## THE TASK
A single number is required: how many lines below include the string "degrees".

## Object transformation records
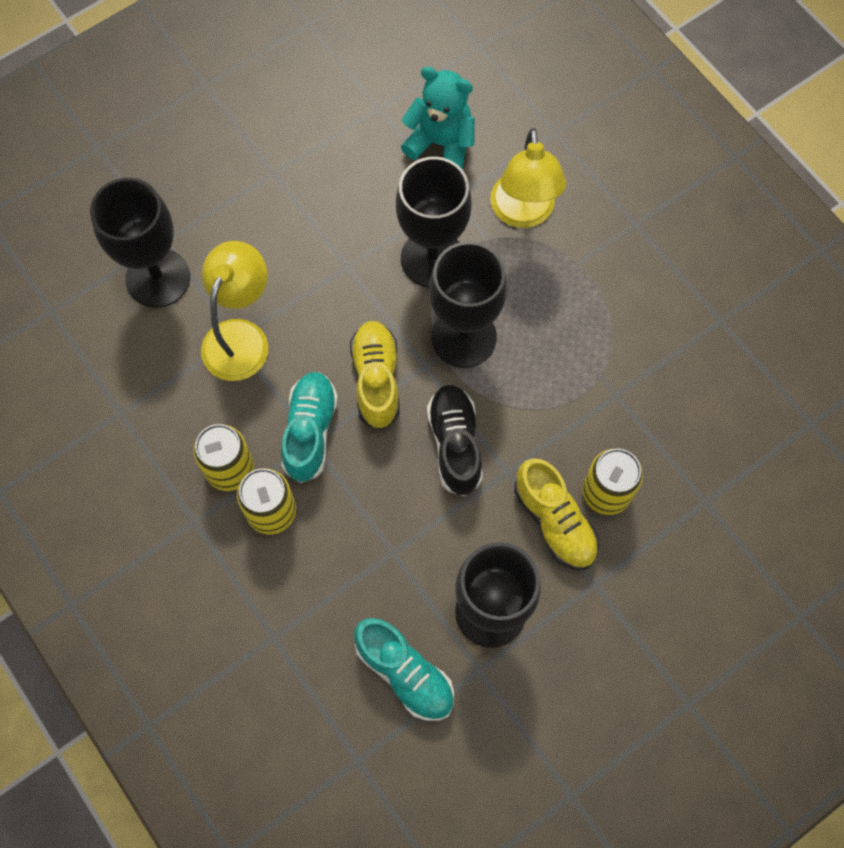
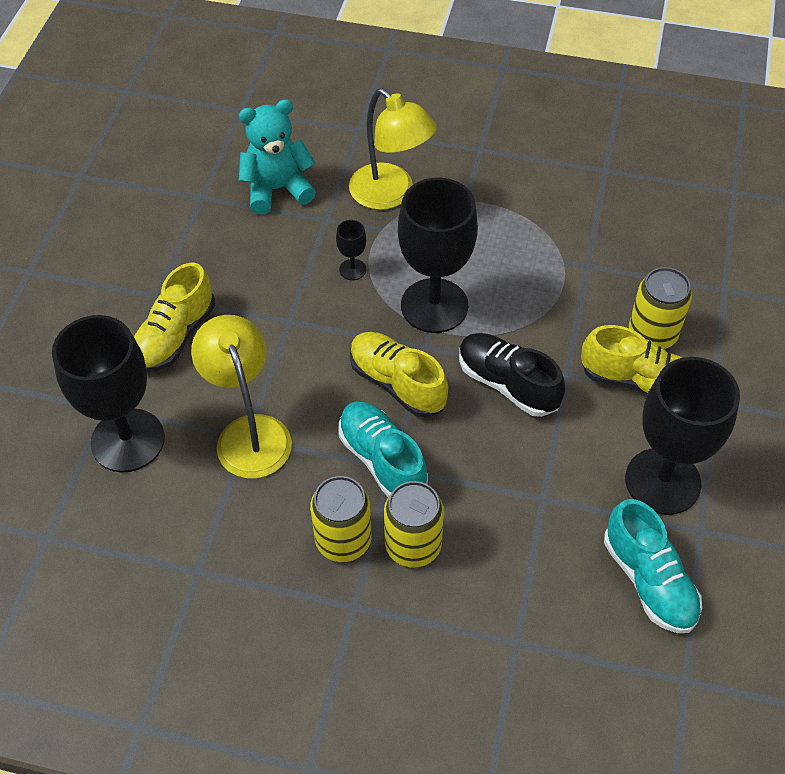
camera: 40 degrees left, 15 degrees down
turquoise shoe [354,618,454,721] -> turquoise shoe turned 60 degrees clockwise [604,499,702,633]
black goblet [396,157,472,288] -> black goblet [336,220,366,280], size x0.41
none -> yellow shoe [134,262,215,372]

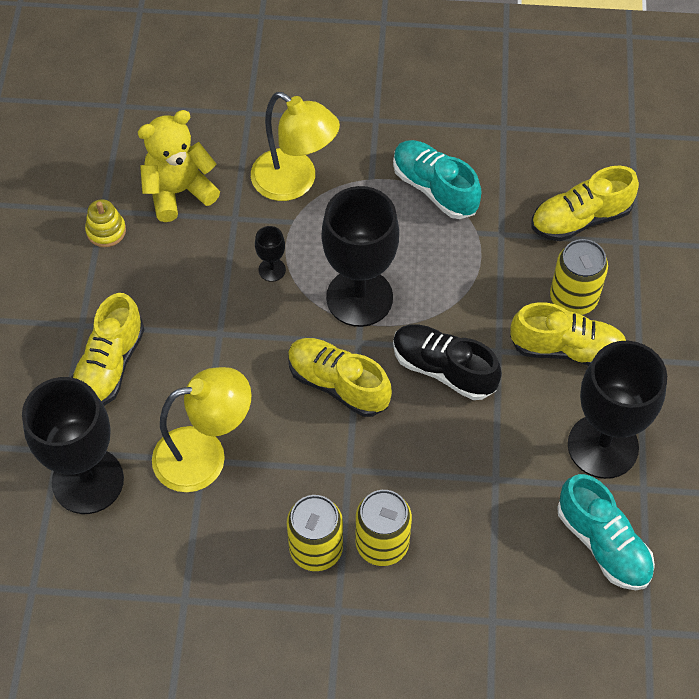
camera: 10 degrees left, 5 degrees up
yellow lamp [191,315,292,479] -> yellow lamp turned 105 degrees clockwise [152,367,251,492]
turquoise teddy bear [239,99,316,214] -> yellow teddy bear [138,110,220,222]
turquoise shoe [338,401,428,497] -> turquoise shoe moved to [393,140,482,219]
none -> yellow stacking toy [85,199,126,247]
none -> yellow shoe [531,166,639,241]

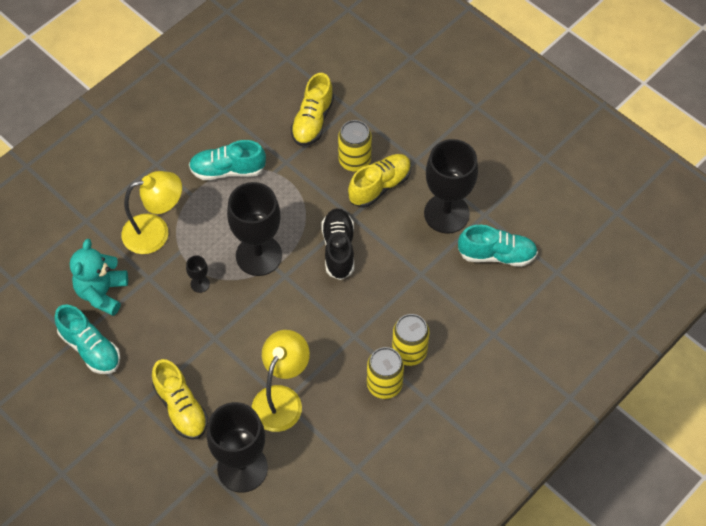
camera: 50 degrees left, 0 degrees up
yellow stacking toy [85,199,126,247] -> turquoise shoe [54,304,120,374]
yellow teddy bear [138,110,220,222] -> turquoise teddy bear [70,239,128,316]
yellow shoe [288,338,392,417] -> none
black shoe [393,324,502,400] -> black shoe turned 105 degrees clockwise [322,208,354,280]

## WRITTEN SOLUTION
6